## ASSIGNMENT
Your answer should be one number: how many lines of the data include the string "yellow"?

## RECORDS
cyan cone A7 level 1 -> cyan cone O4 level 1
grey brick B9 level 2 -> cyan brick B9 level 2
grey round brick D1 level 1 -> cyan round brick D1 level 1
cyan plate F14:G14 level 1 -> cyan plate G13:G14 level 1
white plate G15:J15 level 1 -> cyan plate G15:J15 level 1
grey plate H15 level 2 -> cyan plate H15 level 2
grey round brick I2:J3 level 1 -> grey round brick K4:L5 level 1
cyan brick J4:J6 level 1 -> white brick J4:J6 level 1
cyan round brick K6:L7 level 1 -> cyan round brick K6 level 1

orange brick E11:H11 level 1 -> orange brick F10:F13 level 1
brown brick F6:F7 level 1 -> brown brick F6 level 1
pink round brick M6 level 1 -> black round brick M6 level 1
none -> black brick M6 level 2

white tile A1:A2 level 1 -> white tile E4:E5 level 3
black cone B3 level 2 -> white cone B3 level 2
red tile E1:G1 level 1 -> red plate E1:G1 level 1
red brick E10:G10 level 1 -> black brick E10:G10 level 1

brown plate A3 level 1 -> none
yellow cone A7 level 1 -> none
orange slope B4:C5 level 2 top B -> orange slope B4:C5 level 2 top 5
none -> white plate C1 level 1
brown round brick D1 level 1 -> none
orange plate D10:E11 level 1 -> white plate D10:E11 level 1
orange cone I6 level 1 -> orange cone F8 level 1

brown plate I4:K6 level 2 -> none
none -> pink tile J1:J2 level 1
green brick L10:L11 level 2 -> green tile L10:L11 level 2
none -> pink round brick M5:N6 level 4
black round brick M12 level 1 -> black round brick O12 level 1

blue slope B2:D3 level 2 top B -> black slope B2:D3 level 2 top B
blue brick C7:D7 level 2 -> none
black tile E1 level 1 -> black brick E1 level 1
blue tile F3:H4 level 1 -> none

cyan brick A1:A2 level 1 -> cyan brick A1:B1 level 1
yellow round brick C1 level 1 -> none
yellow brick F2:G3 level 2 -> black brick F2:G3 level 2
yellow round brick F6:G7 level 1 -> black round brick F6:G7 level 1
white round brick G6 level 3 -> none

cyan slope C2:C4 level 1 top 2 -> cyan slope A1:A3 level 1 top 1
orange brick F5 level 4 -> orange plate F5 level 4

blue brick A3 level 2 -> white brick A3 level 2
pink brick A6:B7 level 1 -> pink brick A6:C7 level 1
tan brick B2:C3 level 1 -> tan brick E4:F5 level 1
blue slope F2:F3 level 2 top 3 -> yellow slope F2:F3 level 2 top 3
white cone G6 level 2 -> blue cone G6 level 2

## SOLUTION TO THIS PROBLEM
5